[begin Dataset extract]
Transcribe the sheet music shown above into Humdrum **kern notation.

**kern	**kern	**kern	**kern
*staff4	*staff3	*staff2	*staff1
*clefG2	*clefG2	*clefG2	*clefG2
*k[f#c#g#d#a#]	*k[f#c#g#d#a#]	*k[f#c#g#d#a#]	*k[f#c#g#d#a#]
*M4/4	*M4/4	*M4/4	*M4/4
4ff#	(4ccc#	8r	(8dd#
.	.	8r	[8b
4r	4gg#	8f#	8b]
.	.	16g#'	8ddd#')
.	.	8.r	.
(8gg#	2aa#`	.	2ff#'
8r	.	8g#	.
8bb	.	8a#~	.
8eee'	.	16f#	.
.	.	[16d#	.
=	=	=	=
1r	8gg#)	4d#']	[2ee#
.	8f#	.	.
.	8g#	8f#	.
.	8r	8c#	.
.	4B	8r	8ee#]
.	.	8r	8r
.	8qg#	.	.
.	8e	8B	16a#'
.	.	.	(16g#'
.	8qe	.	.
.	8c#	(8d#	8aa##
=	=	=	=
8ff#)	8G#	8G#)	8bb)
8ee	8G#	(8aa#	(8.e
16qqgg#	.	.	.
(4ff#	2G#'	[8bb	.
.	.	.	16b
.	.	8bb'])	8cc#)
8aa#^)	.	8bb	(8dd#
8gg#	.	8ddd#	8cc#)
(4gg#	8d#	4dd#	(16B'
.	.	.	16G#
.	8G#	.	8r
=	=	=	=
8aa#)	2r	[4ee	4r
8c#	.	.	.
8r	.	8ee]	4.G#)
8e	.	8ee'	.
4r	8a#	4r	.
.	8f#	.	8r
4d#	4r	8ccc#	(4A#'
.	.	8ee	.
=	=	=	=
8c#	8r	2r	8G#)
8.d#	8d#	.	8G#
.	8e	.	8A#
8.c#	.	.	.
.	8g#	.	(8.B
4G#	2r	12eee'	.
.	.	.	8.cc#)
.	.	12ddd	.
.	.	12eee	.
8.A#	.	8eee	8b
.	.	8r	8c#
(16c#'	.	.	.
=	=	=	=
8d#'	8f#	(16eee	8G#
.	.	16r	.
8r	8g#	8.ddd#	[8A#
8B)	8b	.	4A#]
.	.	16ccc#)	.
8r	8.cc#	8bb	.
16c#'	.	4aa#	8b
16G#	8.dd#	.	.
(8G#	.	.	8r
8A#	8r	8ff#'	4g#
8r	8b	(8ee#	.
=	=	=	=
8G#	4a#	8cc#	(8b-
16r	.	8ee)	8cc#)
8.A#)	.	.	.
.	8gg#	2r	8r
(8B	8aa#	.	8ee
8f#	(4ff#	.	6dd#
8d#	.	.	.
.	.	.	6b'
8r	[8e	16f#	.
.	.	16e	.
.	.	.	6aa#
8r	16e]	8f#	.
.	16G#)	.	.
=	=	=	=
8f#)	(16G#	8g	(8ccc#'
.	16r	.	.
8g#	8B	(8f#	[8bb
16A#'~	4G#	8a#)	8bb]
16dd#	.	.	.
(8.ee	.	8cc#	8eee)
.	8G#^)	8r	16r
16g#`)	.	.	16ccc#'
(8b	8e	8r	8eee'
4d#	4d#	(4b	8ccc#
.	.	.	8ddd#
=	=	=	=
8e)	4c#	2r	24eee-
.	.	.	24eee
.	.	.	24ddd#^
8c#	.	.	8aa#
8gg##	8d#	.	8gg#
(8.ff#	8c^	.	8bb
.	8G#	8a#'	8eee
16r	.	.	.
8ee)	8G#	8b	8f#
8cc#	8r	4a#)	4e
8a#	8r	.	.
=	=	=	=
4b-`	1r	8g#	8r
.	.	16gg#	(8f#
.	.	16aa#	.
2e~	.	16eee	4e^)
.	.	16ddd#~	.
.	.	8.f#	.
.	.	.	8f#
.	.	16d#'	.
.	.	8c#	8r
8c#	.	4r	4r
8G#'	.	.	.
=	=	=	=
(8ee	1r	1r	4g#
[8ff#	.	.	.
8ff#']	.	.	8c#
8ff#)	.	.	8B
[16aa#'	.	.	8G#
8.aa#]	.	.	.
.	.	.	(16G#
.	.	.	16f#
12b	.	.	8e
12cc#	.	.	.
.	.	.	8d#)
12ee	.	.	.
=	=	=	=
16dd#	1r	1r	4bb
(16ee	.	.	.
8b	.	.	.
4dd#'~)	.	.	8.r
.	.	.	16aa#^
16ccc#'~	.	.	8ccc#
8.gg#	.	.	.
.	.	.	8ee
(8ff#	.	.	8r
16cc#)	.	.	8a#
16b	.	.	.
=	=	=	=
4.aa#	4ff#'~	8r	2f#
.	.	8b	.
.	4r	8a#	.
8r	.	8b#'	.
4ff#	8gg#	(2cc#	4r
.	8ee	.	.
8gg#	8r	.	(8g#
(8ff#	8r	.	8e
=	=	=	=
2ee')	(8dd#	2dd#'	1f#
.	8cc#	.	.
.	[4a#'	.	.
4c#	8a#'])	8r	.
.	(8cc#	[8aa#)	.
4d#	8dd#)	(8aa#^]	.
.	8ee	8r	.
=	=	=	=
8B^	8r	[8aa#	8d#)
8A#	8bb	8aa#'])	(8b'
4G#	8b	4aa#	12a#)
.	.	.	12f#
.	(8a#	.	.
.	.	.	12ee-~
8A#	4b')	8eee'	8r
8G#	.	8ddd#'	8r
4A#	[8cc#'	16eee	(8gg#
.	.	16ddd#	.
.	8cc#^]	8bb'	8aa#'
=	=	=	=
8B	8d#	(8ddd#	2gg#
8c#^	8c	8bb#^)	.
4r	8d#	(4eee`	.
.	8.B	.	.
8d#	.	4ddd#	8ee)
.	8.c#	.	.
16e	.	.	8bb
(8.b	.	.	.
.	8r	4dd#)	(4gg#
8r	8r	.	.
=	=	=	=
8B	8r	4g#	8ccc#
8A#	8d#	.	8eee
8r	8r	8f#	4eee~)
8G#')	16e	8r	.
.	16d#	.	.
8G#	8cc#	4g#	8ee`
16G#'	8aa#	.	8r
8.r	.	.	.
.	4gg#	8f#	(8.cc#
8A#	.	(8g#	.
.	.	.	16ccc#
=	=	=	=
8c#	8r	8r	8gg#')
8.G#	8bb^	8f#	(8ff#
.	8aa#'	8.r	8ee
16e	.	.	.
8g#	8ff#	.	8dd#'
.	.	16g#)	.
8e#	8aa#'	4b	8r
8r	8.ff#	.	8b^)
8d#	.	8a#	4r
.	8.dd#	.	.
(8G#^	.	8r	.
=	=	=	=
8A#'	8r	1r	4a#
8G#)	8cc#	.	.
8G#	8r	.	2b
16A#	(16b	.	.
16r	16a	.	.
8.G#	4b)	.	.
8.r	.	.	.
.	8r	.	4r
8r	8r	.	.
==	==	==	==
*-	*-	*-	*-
[end Dataset extract]
* Requirements: Count the lines in the entries above that contain the string "kern", and reply with the number alone.

* Output below: 2